------ Input records
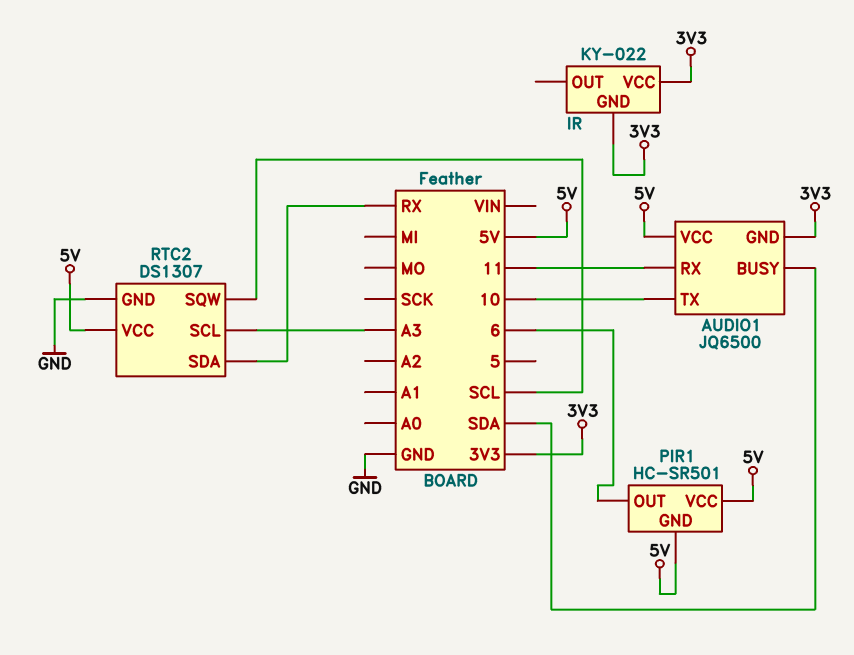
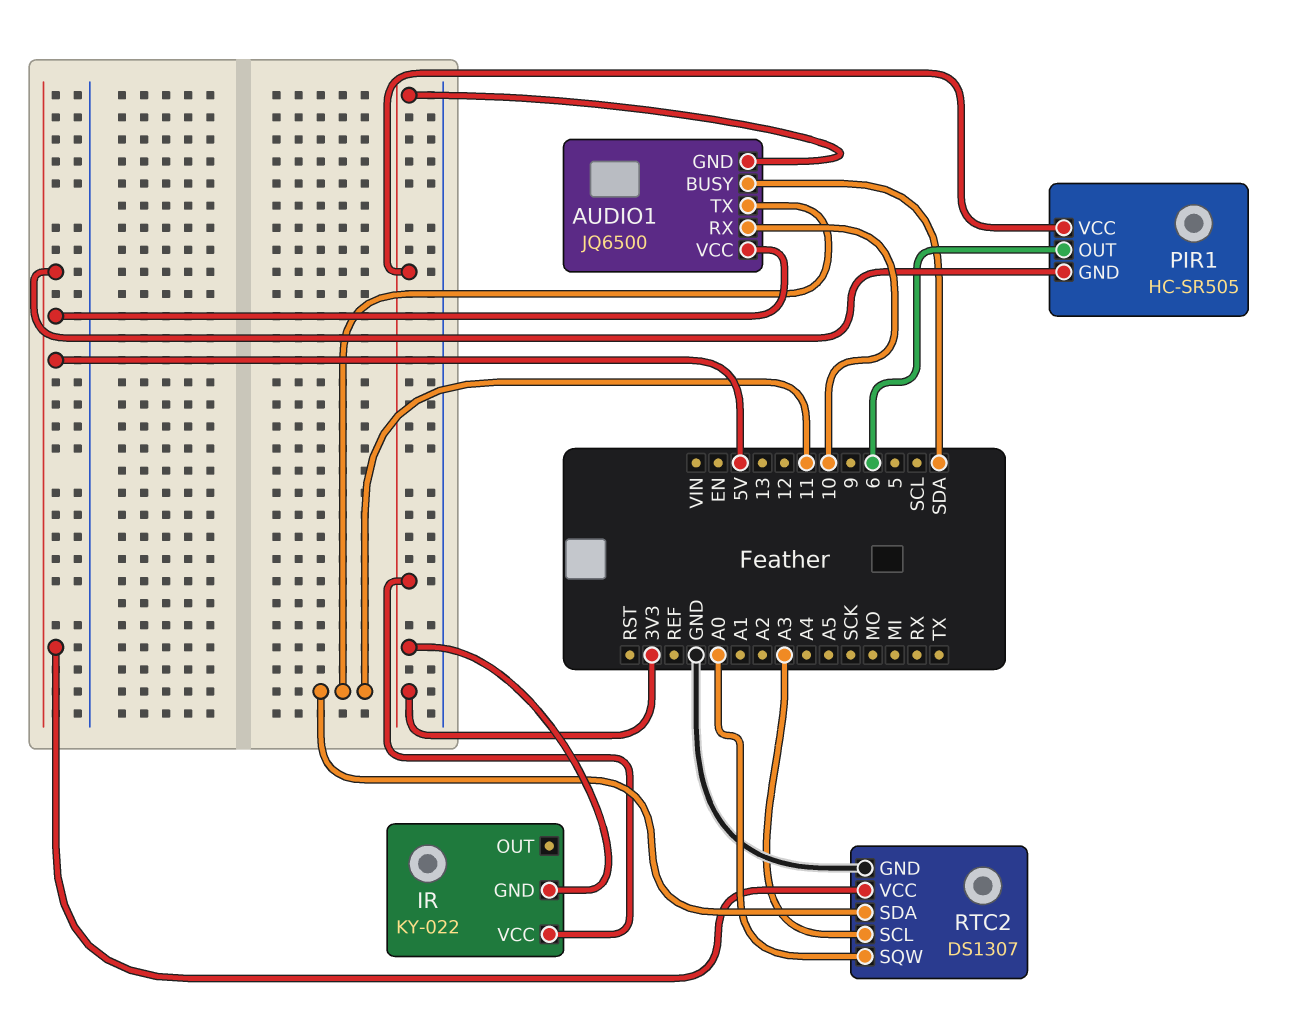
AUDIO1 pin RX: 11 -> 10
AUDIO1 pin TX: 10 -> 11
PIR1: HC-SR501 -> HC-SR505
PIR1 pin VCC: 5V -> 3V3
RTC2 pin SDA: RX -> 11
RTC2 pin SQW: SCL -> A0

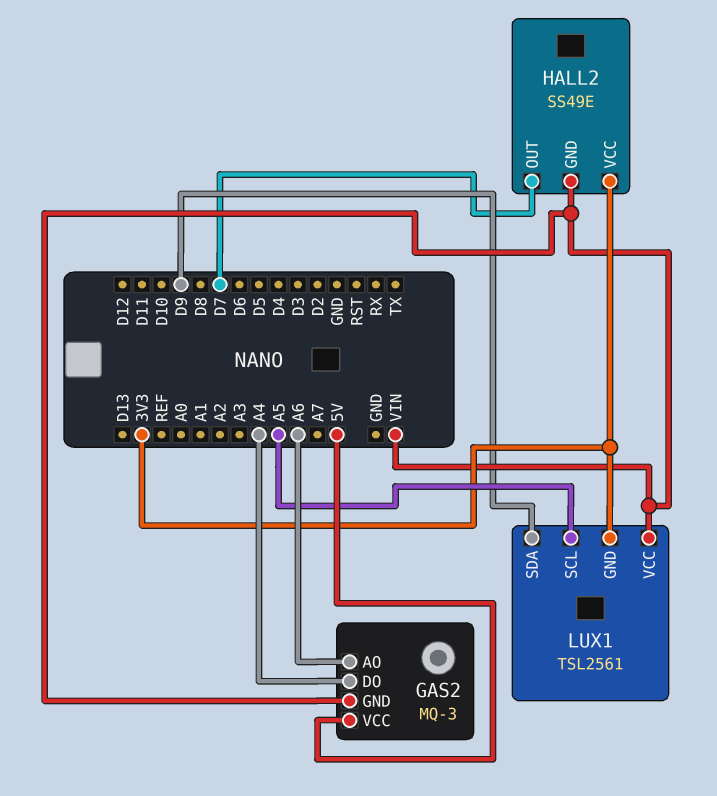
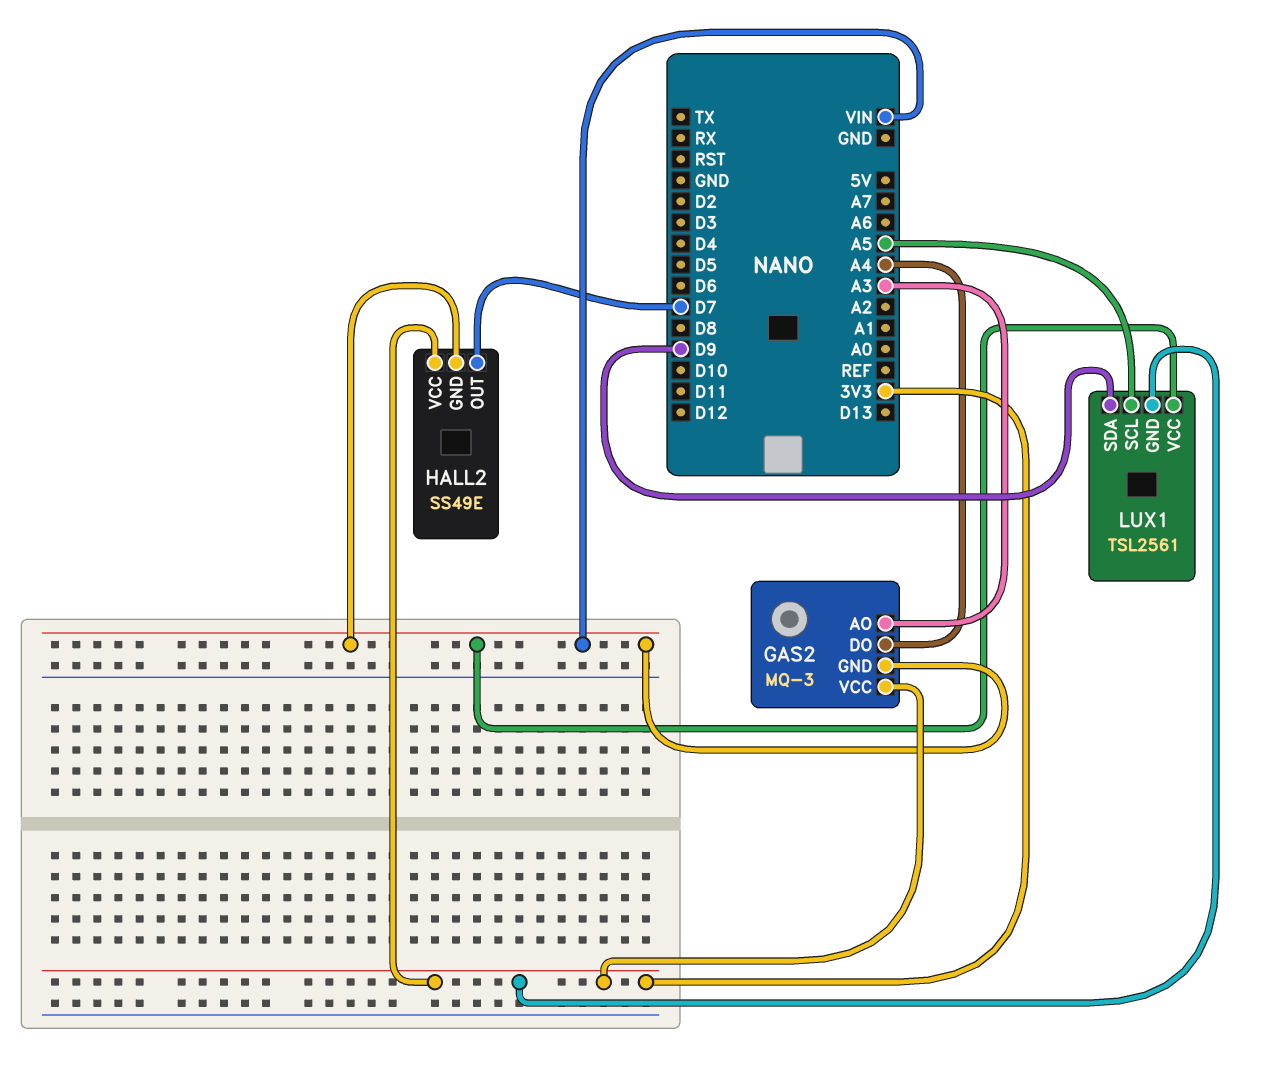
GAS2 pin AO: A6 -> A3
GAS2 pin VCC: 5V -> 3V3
------------
■ **Exercise requirements**: Your answer must be an exact repeat of all the records, minus the pictures.

■ **Answer to this problem**:
AUDIO1 pin RX: 11 -> 10
AUDIO1 pin TX: 10 -> 11
PIR1: HC-SR501 -> HC-SR505
PIR1 pin VCC: 5V -> 3V3
RTC2 pin SDA: RX -> 11
RTC2 pin SQW: SCL -> A0

GAS2 pin AO: A6 -> A3
GAS2 pin VCC: 5V -> 3V3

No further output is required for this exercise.